## Problem to work on
Would you return the complete listing below word for word?

>>>

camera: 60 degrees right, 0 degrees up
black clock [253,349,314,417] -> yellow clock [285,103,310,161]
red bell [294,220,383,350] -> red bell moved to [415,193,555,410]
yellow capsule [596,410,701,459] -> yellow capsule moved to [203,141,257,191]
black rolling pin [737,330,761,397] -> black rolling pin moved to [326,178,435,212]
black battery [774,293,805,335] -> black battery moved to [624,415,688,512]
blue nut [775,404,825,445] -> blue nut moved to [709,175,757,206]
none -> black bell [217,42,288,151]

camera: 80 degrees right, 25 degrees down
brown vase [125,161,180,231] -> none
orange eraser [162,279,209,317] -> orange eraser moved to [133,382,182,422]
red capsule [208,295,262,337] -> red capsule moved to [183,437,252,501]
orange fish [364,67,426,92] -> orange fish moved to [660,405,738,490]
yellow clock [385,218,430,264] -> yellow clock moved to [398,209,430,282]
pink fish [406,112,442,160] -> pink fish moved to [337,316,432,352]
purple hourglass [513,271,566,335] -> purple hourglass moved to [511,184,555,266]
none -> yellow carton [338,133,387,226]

<<<

## Exercise response
camera: 60 degrees right, 0 degrees up
black clock [253,349,314,417] -> yellow clock [285,103,310,161]
red bell [294,220,383,350] -> red bell moved to [415,193,555,410]
yellow capsule [596,410,701,459] -> yellow capsule moved to [203,141,257,191]
black rolling pin [737,330,761,397] -> black rolling pin moved to [326,178,435,212]
black battery [774,293,805,335] -> black battery moved to [624,415,688,512]
blue nut [775,404,825,445] -> blue nut moved to [709,175,757,206]
none -> black bell [217,42,288,151]

camera: 80 degrees right, 25 degrees down
brown vase [125,161,180,231] -> none
orange eraser [162,279,209,317] -> orange eraser moved to [133,382,182,422]
red capsule [208,295,262,337] -> red capsule moved to [183,437,252,501]
orange fish [364,67,426,92] -> orange fish moved to [660,405,738,490]
yellow clock [385,218,430,264] -> yellow clock moved to [398,209,430,282]
pink fish [406,112,442,160] -> pink fish moved to [337,316,432,352]
purple hourglass [513,271,566,335] -> purple hourglass moved to [511,184,555,266]
none -> yellow carton [338,133,387,226]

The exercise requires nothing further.